▸ **Exercise objective**
Omit each picture as you copy the entries exactly.

• • •

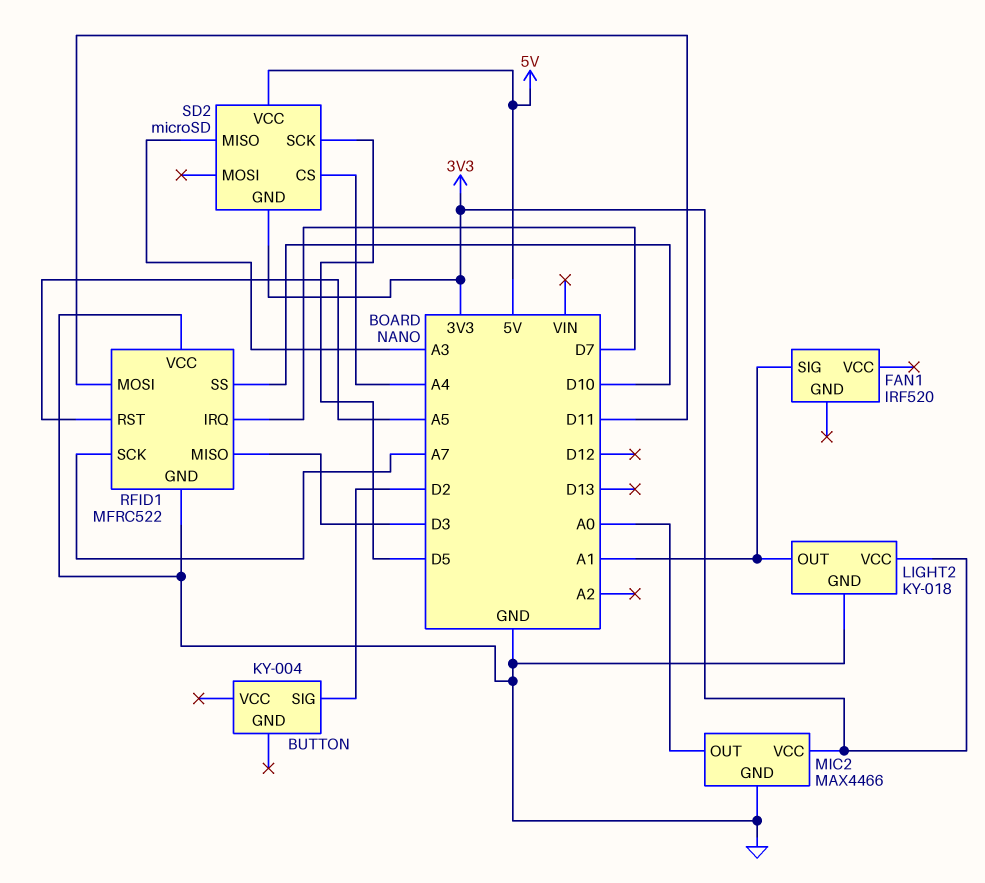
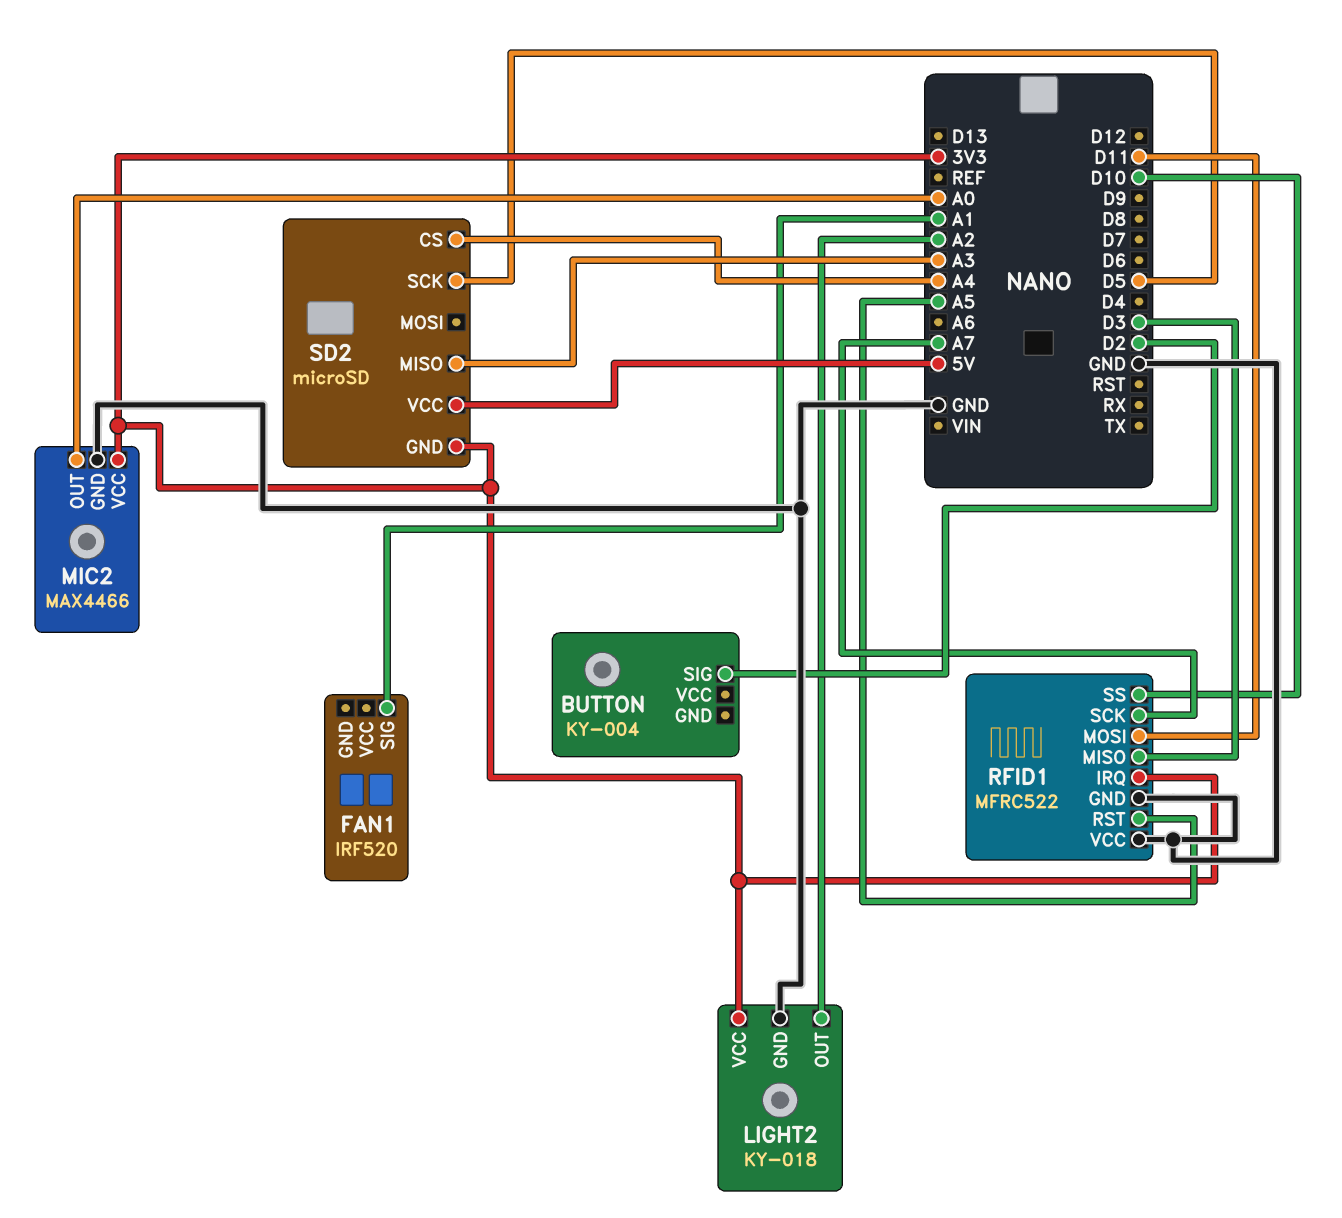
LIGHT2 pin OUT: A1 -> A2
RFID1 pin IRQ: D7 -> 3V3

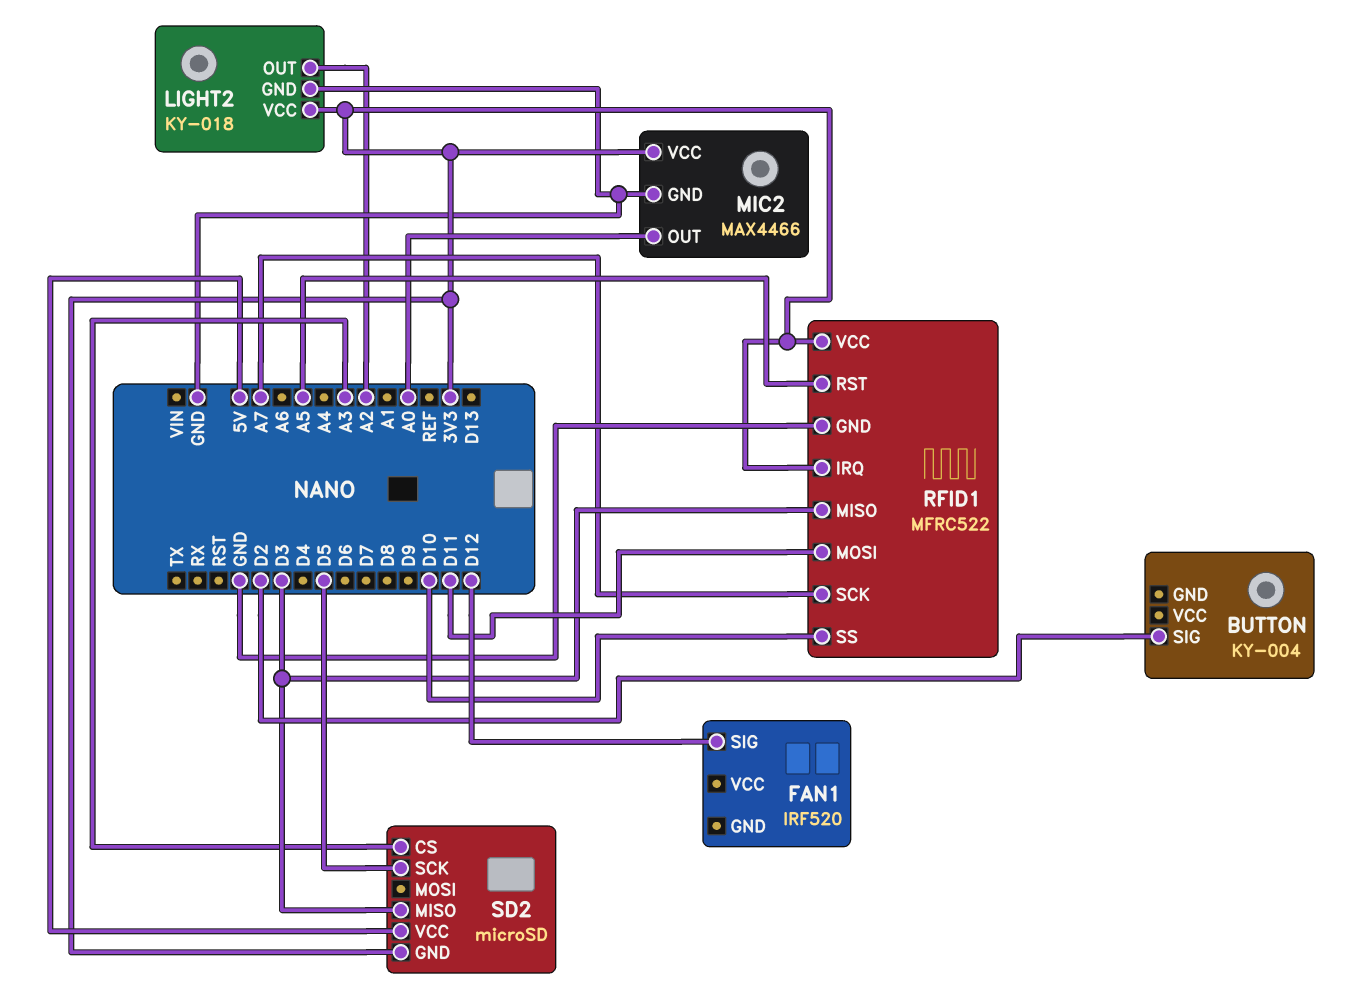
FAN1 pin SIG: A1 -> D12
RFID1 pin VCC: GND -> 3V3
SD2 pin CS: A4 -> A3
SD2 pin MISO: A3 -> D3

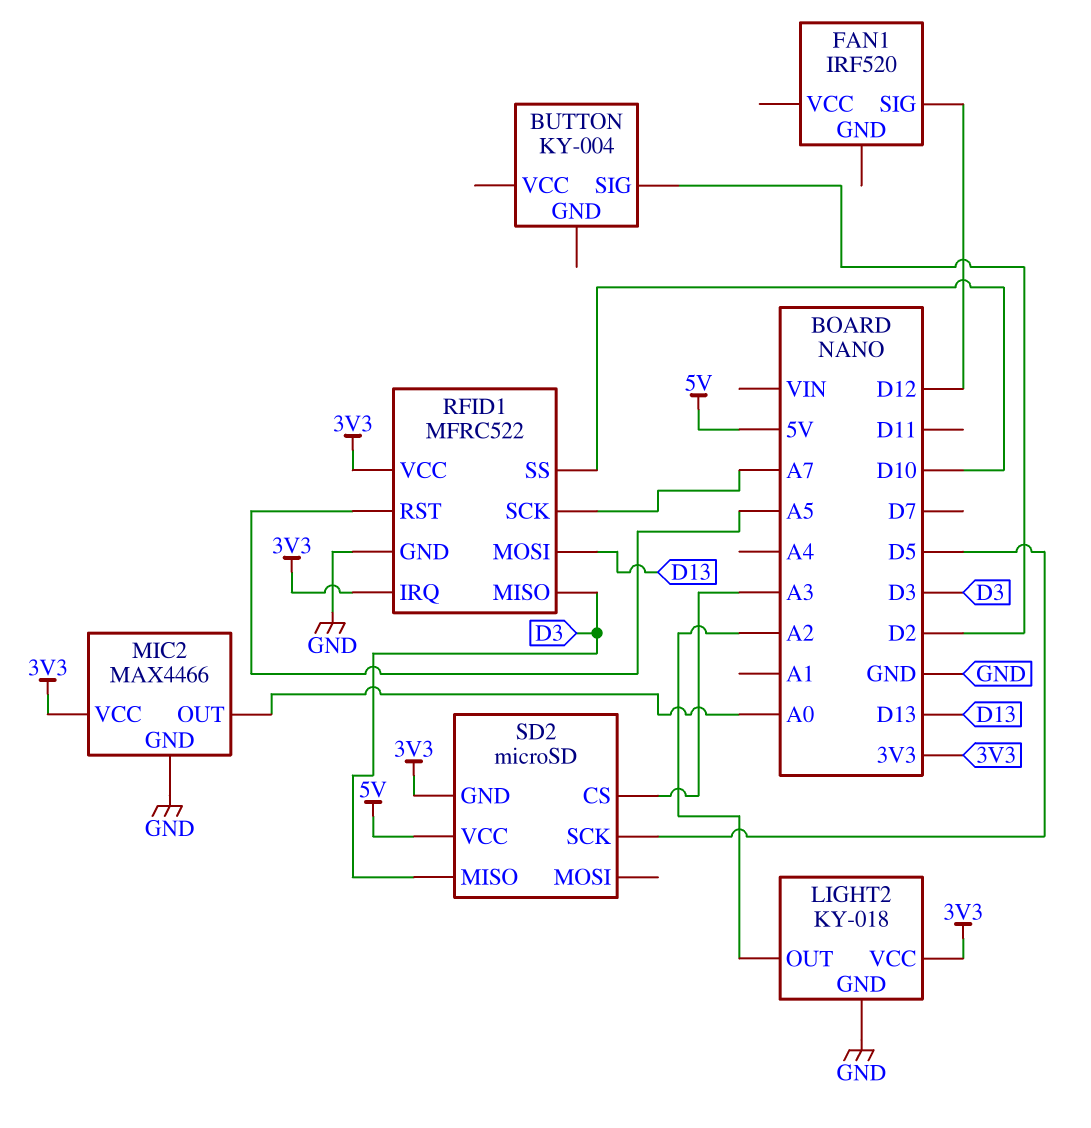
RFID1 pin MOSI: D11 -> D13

• • •

▸ **Result of the exercise**
LIGHT2 pin OUT: A1 -> A2
RFID1 pin IRQ: D7 -> 3V3

FAN1 pin SIG: A1 -> D12
RFID1 pin VCC: GND -> 3V3
SD2 pin CS: A4 -> A3
SD2 pin MISO: A3 -> D3

RFID1 pin MOSI: D11 -> D13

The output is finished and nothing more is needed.